**Try it**
Could you please output all of the records exactly?

**Materials provided**

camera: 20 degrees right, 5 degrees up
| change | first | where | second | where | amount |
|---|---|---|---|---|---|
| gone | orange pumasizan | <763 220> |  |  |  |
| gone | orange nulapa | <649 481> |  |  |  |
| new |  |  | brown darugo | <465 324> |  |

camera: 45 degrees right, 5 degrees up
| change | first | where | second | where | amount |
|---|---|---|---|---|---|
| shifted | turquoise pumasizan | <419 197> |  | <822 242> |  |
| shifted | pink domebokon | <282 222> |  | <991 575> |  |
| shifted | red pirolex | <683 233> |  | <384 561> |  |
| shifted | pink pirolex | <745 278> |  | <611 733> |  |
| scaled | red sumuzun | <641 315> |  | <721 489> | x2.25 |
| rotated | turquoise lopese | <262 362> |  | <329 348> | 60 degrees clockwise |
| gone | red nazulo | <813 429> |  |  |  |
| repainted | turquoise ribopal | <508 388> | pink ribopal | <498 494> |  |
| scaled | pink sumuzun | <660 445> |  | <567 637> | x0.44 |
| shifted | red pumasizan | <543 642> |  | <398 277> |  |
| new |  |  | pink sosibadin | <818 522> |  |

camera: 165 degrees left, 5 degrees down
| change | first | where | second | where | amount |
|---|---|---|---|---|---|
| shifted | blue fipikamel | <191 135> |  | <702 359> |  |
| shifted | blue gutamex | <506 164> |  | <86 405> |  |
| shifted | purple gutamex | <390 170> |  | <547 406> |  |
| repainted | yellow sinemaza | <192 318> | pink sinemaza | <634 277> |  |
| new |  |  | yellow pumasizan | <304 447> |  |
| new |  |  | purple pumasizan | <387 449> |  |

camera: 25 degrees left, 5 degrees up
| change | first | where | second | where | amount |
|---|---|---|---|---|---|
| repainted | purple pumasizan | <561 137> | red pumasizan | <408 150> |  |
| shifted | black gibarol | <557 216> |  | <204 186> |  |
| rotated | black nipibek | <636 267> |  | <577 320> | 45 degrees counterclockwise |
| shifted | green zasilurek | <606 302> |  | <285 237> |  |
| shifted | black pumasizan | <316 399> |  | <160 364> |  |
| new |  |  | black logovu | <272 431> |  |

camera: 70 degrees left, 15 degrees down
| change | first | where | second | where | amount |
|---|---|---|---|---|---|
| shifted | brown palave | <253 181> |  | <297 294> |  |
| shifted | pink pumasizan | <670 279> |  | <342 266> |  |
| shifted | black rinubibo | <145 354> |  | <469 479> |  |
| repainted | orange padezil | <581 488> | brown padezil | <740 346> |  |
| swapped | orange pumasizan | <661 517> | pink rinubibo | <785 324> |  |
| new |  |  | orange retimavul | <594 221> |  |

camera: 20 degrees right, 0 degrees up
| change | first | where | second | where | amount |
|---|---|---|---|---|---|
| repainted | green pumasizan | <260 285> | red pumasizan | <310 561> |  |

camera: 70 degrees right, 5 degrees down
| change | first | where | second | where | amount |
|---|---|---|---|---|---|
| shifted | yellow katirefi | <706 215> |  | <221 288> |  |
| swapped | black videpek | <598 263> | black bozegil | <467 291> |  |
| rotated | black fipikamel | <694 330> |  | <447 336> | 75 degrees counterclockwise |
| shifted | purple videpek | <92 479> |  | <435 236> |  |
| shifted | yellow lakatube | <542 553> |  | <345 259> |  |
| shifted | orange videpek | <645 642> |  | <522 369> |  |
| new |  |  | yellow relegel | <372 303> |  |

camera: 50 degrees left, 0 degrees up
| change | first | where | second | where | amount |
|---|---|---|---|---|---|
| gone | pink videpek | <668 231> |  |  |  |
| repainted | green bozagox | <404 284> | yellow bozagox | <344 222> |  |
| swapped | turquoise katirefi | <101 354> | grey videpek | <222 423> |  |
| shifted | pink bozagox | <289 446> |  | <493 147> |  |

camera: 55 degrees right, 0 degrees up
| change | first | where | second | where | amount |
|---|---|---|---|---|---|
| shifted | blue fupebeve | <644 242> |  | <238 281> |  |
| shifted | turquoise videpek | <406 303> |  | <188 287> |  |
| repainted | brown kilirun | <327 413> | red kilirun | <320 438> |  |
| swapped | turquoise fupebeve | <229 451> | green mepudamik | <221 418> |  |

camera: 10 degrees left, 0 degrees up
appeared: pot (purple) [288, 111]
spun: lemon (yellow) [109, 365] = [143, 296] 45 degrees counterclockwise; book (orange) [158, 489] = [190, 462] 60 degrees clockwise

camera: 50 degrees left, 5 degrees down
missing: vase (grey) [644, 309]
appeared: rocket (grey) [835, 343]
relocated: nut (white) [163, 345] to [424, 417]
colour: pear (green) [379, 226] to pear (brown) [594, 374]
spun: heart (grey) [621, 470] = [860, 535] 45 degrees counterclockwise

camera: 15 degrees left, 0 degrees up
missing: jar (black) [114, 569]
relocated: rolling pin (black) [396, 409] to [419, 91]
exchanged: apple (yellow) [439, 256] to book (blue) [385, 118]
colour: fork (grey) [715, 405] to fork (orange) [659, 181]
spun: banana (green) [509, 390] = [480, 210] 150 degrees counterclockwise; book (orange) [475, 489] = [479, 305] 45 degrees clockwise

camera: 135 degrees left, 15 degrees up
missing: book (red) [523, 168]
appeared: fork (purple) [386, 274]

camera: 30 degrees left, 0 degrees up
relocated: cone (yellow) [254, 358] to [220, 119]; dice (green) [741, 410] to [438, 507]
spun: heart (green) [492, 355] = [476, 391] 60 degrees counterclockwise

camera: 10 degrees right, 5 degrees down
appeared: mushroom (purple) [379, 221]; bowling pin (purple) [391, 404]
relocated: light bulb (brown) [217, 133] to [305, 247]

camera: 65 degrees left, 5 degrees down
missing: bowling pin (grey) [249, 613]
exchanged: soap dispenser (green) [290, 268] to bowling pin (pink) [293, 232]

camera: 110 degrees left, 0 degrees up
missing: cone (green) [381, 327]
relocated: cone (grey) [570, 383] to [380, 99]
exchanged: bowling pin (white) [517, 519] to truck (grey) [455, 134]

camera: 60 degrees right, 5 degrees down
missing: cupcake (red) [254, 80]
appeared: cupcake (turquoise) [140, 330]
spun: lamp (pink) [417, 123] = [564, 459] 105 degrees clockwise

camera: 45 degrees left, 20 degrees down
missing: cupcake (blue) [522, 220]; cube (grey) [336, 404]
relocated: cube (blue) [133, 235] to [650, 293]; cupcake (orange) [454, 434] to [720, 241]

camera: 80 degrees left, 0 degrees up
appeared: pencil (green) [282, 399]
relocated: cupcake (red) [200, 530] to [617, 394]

**Answer box**
camera: 20 degrees right, 5 degrees up
| change | first | where | second | where | amount |
|---|---|---|---|---|---|
| gone | orange pumasizan | <763 220> |  |  |  |
| gone | orange nulapa | <649 481> |  |  |  |
| new |  |  | brown darugo | <465 324> |  |

camera: 45 degrees right, 5 degrees up
| change | first | where | second | where | amount |
|---|---|---|---|---|---|
| shifted | turquoise pumasizan | <419 197> |  | <822 242> |  |
| shifted | pink domebokon | <282 222> |  | <991 575> |  |
| shifted | red pirolex | <683 233> |  | <384 561> |  |
| shifted | pink pirolex | <745 278> |  | <611 733> |  |
| scaled | red sumuzun | <641 315> |  | <721 489> | x2.25 |
| rotated | turquoise lopese | <262 362> |  | <329 348> | 60 degrees clockwise |
| gone | red nazulo | <813 429> |  |  |  |
| repainted | turquoise ribopal | <508 388> | pink ribopal | <498 494> |  |
| scaled | pink sumuzun | <660 445> |  | <567 637> | x0.44 |
| shifted | red pumasizan | <543 642> |  | <398 277> |  |
| new |  |  | pink sosibadin | <818 522> |  |

camera: 165 degrees left, 5 degrees down
| change | first | where | second | where | amount |
|---|---|---|---|---|---|
| shifted | blue fipikamel | <191 135> |  | <702 359> |  |
| shifted | blue gutamex | <506 164> |  | <86 405> |  |
| shifted | purple gutamex | <390 170> |  | <547 406> |  |
| repainted | yellow sinemaza | <192 318> | pink sinemaza | <634 277> |  |
| new |  |  | yellow pumasizan | <304 447> |  |
| new |  |  | purple pumasizan | <387 449> |  |

camera: 25 degrees left, 5 degrees up
| change | first | where | second | where | amount |
|---|---|---|---|---|---|
| repainted | purple pumasizan | <561 137> | red pumasizan | <408 150> |  |
| shifted | black gibarol | <557 216> |  | <204 186> |  |
| rotated | black nipibek | <636 267> |  | <577 320> | 45 degrees counterclockwise |
| shifted | green zasilurek | <606 302> |  | <285 237> |  |
| shifted | black pumasizan | <316 399> |  | <160 364> |  |
| new |  |  | black logovu | <272 431> |  |

camera: 70 degrees left, 15 degrees down
| change | first | where | second | where | amount |
|---|---|---|---|---|---|
| shifted | brown palave | <253 181> |  | <297 294> |  |
| shifted | pink pumasizan | <670 279> |  | <342 266> |  |
| shifted | black rinubibo | <145 354> |  | <469 479> |  |
| repainted | orange padezil | <581 488> | brown padezil | <740 346> |  |
| swapped | orange pumasizan | <661 517> | pink rinubibo | <785 324> |  |
| new |  |  | orange retimavul | <594 221> |  |

camera: 20 degrees right, 0 degrees up
| change | first | where | second | where | amount |
|---|---|---|---|---|---|
| repainted | green pumasizan | <260 285> | red pumasizan | <310 561> |  |

camera: 70 degrees right, 5 degrees down
| change | first | where | second | where | amount |
|---|---|---|---|---|---|
| shifted | yellow katirefi | <706 215> |  | <221 288> |  |
| swapped | black videpek | <598 263> | black bozegil | <467 291> |  |
| rotated | black fipikamel | <694 330> |  | <447 336> | 75 degrees counterclockwise |
| shifted | purple videpek | <92 479> |  | <435 236> |  |
| shifted | yellow lakatube | <542 553> |  | <345 259> |  |
| shifted | orange videpek | <645 642> |  | <522 369> |  |
| new |  |  | yellow relegel | <372 303> |  |

camera: 50 degrees left, 0 degrees up
| change | first | where | second | where | amount |
|---|---|---|---|---|---|
| gone | pink videpek | <668 231> |  |  |  |
| repainted | green bozagox | <404 284> | yellow bozagox | <344 222> |  |
| swapped | turquoise katirefi | <101 354> | grey videpek | <222 423> |  |
| shifted | pink bozagox | <289 446> |  | <493 147> |  |

camera: 55 degrees right, 0 degrees up
| change | first | where | second | where | amount |
|---|---|---|---|---|---|
| shifted | blue fupebeve | <644 242> |  | <238 281> |  |
| shifted | turquoise videpek | <406 303> |  | <188 287> |  |
| repainted | brown kilirun | <327 413> | red kilirun | <320 438> |  |
| swapped | turquoise fupebeve | <229 451> | green mepudamik | <221 418> |  |

camera: 10 degrees left, 0 degrees up
appeared: pot (purple) [288, 111]
spun: lemon (yellow) [109, 365] = [143, 296] 45 degrees counterclockwise; book (orange) [158, 489] = [190, 462] 60 degrees clockwise

camera: 50 degrees left, 5 degrees down
missing: vase (grey) [644, 309]
appeared: rocket (grey) [835, 343]
relocated: nut (white) [163, 345] to [424, 417]
colour: pear (green) [379, 226] to pear (brown) [594, 374]
spun: heart (grey) [621, 470] = [860, 535] 45 degrees counterclockwise

camera: 15 degrees left, 0 degrees up
missing: jar (black) [114, 569]
relocated: rolling pin (black) [396, 409] to [419, 91]
exchanged: apple (yellow) [439, 256] to book (blue) [385, 118]
colour: fork (grey) [715, 405] to fork (orange) [659, 181]
spun: banana (green) [509, 390] = [480, 210] 150 degrees counterclockwise; book (orange) [475, 489] = [479, 305] 45 degrees clockwise

camera: 135 degrees left, 15 degrees up
missing: book (red) [523, 168]
appeared: fork (purple) [386, 274]

camera: 30 degrees left, 0 degrees up
relocated: cone (yellow) [254, 358] to [220, 119]; dice (green) [741, 410] to [438, 507]
spun: heart (green) [492, 355] = [476, 391] 60 degrees counterclockwise

camera: 10 degrees right, 5 degrees down
appeared: mushroom (purple) [379, 221]; bowling pin (purple) [391, 404]
relocated: light bulb (brown) [217, 133] to [305, 247]

camera: 65 degrees left, 5 degrees down
missing: bowling pin (grey) [249, 613]
exchanged: soap dispenser (green) [290, 268] to bowling pin (pink) [293, 232]

camera: 110 degrees left, 0 degrees up
missing: cone (green) [381, 327]
relocated: cone (grey) [570, 383] to [380, 99]
exchanged: bowling pin (white) [517, 519] to truck (grey) [455, 134]

camera: 60 degrees right, 5 degrees down
missing: cupcake (red) [254, 80]
appeared: cupcake (turquoise) [140, 330]
spun: lamp (pink) [417, 123] = [564, 459] 105 degrees clockwise

camera: 45 degrees left, 20 degrees down
missing: cupcake (blue) [522, 220]; cube (grey) [336, 404]
relocated: cube (blue) [133, 235] to [650, 293]; cupcake (orange) [454, 434] to [720, 241]

camera: 80 degrees left, 0 degrees up
appeared: pencil (green) [282, 399]
relocated: cupcake (red) [200, 530] to [617, 394]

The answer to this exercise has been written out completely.